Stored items
-- Opening Marker --
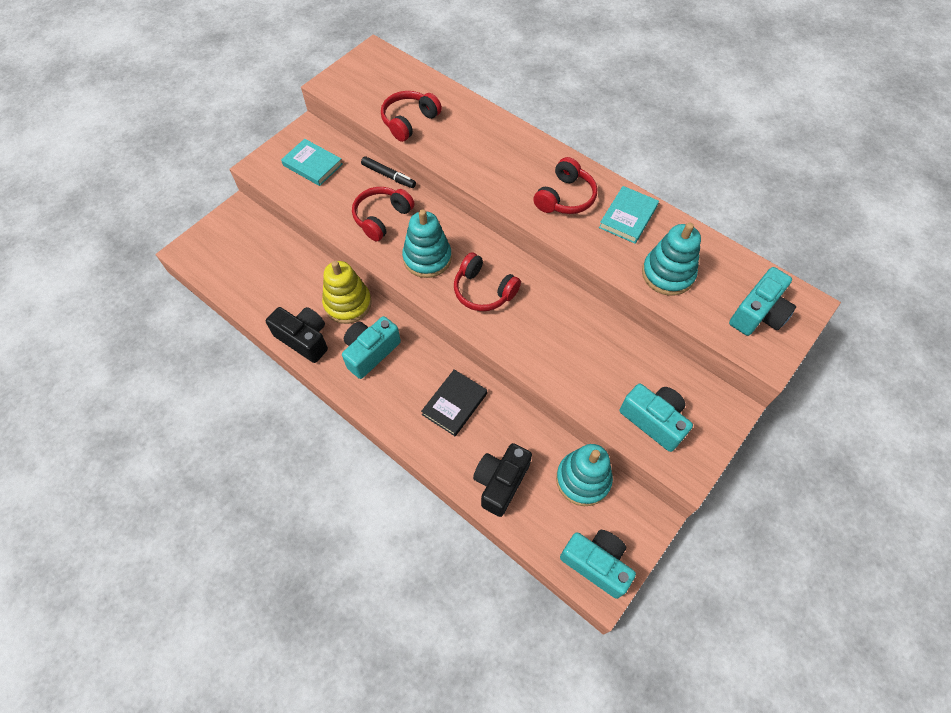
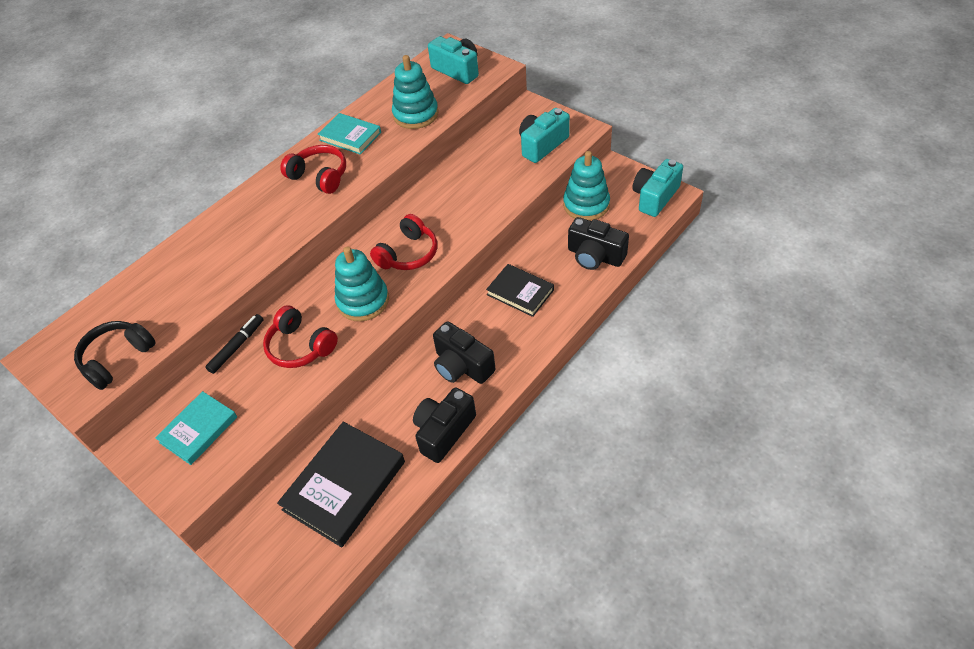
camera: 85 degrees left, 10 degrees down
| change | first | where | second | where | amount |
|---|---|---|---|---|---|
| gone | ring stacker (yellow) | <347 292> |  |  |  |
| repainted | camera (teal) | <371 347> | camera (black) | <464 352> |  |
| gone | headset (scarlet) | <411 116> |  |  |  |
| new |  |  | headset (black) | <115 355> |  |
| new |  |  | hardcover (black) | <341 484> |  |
-- Closing Marker --
Set down exactly the lines beginning at the one that holds "repainted | camera" and ending with the last line of the data.

# Task solution
| repainted | camera (teal) | <371 347> | camera (black) | <464 352> |  |
| gone | headset (scarlet) | <411 116> |  |  |  |
| new |  |  | headset (black) | <115 355> |  |
| new |  |  | hardcover (black) | <341 484> |  |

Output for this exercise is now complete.